--- PROVIDED RECORDS Enclosed Below ---

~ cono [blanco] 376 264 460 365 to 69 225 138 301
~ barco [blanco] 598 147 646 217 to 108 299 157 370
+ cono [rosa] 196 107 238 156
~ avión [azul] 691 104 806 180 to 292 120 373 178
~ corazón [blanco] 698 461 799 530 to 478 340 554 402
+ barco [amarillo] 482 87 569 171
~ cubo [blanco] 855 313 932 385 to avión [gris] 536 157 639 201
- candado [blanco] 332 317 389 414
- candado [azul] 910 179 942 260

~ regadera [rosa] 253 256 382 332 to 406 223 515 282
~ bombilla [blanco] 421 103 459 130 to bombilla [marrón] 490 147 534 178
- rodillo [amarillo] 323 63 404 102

--- End of Enclosed PROVIDED RECORDS ---

**EXERCISE PROMPT:** The answer must be every line from the records above that contains the word "barco", copied in full.

**SOLUTION BELOW:**
~ barco [blanco] 598 147 646 217 to 108 299 157 370
+ barco [amarillo] 482 87 569 171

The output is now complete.